→ INFORMATION GIVEN
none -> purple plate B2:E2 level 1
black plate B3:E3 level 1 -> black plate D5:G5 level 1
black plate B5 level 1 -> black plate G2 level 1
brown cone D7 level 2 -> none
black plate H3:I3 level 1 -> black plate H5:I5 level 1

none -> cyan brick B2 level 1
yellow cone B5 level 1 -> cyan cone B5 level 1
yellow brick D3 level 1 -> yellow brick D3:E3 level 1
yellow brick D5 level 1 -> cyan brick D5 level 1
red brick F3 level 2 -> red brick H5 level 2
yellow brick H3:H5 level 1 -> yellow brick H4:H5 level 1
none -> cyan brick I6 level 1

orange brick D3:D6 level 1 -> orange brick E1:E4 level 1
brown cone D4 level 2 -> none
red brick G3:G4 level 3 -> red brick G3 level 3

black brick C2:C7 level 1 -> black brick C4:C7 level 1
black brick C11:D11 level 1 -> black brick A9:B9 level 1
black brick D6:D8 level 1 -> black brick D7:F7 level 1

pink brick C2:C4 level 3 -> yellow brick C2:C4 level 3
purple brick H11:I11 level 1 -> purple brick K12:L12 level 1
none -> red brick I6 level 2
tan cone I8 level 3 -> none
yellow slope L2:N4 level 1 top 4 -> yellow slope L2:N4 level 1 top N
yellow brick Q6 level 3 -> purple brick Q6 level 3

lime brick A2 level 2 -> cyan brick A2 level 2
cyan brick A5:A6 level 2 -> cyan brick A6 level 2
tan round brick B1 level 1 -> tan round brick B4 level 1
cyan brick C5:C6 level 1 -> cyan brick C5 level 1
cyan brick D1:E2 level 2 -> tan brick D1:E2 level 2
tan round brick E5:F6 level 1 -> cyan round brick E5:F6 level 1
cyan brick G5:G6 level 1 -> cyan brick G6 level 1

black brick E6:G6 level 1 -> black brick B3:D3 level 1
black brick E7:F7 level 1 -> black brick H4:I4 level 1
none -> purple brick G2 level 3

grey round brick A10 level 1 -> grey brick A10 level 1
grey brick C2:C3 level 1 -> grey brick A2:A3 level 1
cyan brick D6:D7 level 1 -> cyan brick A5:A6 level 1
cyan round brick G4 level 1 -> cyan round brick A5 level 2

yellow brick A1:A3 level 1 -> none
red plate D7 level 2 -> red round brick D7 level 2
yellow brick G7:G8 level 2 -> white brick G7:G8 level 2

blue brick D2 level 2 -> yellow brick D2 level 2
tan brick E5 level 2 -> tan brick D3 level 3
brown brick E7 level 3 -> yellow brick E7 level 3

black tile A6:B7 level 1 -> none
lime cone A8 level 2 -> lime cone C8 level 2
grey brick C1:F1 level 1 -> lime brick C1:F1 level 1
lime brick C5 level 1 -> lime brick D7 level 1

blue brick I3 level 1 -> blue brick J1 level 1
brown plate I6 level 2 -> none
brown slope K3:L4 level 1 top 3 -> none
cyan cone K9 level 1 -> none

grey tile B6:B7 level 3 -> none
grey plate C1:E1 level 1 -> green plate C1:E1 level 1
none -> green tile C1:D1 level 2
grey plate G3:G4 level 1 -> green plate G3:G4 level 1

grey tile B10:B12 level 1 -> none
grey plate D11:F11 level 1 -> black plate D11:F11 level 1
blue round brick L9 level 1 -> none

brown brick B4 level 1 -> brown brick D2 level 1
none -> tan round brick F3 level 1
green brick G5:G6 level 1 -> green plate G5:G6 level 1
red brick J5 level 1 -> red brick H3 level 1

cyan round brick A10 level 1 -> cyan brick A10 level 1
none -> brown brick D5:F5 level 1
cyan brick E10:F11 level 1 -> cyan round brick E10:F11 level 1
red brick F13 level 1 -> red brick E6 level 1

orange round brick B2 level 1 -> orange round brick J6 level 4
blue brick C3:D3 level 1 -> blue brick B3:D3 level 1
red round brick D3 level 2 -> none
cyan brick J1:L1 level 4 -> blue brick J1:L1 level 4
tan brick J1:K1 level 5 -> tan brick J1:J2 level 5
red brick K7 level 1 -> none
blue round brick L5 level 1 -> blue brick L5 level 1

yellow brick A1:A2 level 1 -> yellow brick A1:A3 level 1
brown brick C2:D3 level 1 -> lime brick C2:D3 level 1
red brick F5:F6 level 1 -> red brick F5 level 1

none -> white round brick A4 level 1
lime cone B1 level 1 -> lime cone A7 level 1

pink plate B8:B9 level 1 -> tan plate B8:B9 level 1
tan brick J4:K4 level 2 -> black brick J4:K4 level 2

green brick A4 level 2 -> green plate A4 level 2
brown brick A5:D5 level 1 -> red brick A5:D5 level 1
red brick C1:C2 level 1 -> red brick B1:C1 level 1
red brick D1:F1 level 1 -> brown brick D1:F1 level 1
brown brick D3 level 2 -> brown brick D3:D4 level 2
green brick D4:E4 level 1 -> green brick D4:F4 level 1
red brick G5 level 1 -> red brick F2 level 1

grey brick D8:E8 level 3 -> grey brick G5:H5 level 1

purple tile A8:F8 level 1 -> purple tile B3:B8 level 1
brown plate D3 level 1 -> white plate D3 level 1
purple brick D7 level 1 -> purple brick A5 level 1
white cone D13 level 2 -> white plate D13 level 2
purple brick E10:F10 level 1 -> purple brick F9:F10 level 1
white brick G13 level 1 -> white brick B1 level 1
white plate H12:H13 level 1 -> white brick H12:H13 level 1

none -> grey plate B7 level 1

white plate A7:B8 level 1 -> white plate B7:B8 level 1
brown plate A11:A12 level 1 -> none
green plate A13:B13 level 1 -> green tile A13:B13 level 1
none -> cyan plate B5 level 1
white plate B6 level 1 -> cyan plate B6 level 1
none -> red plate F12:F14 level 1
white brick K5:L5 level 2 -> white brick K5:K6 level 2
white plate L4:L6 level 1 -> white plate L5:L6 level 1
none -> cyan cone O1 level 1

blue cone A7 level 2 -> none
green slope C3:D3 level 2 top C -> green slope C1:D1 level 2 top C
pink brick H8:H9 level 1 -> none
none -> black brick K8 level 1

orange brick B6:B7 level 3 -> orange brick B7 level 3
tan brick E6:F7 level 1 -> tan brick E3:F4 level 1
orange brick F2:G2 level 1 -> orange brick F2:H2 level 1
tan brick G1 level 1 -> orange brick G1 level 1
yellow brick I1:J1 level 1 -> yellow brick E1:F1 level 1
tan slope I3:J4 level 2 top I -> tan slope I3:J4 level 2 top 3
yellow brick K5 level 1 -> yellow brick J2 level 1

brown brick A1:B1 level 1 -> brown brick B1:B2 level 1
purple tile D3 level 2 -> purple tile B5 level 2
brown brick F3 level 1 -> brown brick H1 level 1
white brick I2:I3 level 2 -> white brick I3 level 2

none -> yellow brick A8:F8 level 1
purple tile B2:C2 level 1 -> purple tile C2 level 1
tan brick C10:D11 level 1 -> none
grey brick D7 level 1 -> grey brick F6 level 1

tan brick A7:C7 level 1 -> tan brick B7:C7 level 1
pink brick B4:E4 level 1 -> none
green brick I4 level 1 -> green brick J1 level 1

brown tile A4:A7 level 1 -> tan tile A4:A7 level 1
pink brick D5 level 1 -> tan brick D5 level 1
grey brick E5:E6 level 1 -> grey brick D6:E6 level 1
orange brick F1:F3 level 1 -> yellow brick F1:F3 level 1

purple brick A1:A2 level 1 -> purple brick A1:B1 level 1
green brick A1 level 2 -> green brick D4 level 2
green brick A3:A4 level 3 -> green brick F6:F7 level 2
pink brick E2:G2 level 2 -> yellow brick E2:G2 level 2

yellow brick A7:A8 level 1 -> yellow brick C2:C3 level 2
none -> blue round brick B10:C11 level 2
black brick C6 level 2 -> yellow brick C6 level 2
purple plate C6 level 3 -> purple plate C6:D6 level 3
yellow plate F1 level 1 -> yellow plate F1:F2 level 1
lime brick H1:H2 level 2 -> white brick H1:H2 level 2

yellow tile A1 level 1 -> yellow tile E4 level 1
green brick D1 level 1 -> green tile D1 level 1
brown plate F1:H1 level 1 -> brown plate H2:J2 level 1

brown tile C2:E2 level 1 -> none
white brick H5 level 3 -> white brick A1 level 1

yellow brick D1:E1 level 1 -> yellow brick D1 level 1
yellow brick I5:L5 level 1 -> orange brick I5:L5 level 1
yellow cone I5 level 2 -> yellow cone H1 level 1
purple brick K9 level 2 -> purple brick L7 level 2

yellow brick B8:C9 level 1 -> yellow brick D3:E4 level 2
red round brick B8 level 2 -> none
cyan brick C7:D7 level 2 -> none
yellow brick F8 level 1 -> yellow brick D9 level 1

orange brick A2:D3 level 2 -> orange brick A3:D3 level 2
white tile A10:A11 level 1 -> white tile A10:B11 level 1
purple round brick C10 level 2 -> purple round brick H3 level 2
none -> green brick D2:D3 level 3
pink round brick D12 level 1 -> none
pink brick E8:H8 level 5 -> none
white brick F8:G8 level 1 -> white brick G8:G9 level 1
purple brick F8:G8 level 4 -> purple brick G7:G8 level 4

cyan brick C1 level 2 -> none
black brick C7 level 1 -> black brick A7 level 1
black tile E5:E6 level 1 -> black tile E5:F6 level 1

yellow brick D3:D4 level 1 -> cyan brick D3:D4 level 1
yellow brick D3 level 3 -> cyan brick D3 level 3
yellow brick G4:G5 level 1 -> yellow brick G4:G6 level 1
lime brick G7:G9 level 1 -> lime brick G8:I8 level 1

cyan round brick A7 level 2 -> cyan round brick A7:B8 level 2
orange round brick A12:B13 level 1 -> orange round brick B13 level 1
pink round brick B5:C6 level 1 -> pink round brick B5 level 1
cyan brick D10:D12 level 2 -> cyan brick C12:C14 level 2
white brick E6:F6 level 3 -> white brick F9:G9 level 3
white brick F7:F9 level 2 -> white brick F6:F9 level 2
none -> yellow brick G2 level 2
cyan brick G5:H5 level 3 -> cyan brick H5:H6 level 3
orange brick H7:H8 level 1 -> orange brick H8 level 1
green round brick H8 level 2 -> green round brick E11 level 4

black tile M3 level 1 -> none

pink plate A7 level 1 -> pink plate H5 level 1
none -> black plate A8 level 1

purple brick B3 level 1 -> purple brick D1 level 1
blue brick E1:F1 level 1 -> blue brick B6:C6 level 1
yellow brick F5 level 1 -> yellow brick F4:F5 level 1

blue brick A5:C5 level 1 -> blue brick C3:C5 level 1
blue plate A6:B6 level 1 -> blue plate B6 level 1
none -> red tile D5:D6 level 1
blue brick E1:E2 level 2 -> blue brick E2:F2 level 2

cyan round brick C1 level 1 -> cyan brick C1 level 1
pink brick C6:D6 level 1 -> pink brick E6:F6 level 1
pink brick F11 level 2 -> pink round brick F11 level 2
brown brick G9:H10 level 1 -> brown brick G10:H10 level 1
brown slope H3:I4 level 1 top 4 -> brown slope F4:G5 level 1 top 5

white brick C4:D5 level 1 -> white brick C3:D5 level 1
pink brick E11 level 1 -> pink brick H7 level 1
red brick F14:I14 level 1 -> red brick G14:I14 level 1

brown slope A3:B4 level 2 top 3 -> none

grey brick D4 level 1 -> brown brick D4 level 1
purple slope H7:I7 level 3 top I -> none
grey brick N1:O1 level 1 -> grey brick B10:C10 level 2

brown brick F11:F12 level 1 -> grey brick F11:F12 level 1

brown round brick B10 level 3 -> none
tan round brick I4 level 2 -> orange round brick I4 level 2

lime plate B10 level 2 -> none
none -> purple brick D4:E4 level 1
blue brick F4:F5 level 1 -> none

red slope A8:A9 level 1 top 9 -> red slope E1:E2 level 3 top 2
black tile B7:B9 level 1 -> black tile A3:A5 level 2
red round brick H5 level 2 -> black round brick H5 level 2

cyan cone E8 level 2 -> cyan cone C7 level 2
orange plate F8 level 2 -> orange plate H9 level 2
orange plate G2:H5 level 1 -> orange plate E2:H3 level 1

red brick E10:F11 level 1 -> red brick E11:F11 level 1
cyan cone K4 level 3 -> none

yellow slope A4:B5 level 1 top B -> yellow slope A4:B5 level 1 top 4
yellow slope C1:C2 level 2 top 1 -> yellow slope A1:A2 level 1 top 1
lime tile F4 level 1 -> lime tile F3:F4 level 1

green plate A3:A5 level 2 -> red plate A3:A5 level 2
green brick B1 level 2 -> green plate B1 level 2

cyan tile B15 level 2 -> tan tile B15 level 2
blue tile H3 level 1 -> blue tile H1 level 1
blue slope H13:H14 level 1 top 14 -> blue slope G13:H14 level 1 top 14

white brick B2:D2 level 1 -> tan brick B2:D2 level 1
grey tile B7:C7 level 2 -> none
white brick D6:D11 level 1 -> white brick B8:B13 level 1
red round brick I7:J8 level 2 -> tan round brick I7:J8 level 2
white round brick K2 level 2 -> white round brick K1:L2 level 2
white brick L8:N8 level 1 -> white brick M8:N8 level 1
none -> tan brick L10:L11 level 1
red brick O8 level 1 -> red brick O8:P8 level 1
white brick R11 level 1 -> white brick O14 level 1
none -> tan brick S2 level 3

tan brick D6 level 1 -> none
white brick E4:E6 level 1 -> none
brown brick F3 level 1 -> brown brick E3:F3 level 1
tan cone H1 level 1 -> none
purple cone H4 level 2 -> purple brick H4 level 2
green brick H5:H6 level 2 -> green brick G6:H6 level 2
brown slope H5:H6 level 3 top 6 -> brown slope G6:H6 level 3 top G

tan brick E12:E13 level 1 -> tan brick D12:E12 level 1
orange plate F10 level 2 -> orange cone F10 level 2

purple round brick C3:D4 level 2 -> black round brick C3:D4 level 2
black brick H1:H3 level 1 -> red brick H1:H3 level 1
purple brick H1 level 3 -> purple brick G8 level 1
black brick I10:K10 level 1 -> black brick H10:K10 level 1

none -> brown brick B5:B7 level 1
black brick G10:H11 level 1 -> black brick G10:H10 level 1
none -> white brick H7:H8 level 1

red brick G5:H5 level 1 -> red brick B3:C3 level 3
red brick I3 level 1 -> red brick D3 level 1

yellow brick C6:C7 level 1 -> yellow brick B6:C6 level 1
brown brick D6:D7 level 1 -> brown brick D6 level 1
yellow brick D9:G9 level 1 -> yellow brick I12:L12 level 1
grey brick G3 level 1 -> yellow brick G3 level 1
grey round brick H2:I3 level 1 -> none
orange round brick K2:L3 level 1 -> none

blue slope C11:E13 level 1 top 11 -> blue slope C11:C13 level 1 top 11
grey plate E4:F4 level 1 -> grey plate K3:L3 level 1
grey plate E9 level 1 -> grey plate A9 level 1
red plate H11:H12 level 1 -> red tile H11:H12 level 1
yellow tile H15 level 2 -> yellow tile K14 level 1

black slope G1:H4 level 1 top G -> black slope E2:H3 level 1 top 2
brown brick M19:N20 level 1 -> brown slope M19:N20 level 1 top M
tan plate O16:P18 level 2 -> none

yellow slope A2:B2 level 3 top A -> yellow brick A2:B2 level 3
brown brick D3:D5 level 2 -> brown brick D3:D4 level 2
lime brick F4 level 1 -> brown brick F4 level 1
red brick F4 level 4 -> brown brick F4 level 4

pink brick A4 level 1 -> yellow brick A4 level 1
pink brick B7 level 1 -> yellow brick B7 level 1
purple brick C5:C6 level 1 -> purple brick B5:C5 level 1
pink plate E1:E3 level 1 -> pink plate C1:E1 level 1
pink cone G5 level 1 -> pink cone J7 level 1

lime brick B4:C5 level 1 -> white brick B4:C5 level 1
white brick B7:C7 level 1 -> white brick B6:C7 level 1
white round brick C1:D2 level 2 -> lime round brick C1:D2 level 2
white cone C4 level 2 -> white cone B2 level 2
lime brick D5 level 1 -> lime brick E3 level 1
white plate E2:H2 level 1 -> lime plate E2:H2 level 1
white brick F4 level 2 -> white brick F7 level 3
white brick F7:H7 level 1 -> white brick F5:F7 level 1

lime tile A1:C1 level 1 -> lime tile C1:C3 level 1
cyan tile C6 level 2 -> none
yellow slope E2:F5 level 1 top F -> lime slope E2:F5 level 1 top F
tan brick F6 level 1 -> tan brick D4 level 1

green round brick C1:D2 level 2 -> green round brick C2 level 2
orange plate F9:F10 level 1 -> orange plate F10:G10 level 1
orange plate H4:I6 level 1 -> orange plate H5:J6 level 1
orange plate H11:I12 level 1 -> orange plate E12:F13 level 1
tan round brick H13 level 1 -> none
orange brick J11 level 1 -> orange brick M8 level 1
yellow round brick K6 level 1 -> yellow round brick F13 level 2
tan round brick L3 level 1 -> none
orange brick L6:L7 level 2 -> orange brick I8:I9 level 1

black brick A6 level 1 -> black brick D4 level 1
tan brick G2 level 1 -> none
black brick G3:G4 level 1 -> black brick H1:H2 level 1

→ TASK INSTRUCTIONS
In the data above, which lines lie between the line with "none -> cyan cone O1 level 1" and the line with "none -> yellow brick A8:F8 level 1", inclusive? Print those lines exactly and nothing else.

→ EXERCISE SOLUTION
none -> cyan cone O1 level 1

blue cone A7 level 2 -> none
green slope C3:D3 level 2 top C -> green slope C1:D1 level 2 top C
pink brick H8:H9 level 1 -> none
none -> black brick K8 level 1

orange brick B6:B7 level 3 -> orange brick B7 level 3
tan brick E6:F7 level 1 -> tan brick E3:F4 level 1
orange brick F2:G2 level 1 -> orange brick F2:H2 level 1
tan brick G1 level 1 -> orange brick G1 level 1
yellow brick I1:J1 level 1 -> yellow brick E1:F1 level 1
tan slope I3:J4 level 2 top I -> tan slope I3:J4 level 2 top 3
yellow brick K5 level 1 -> yellow brick J2 level 1

brown brick A1:B1 level 1 -> brown brick B1:B2 level 1
purple tile D3 level 2 -> purple tile B5 level 2
brown brick F3 level 1 -> brown brick H1 level 1
white brick I2:I3 level 2 -> white brick I3 level 2

none -> yellow brick A8:F8 level 1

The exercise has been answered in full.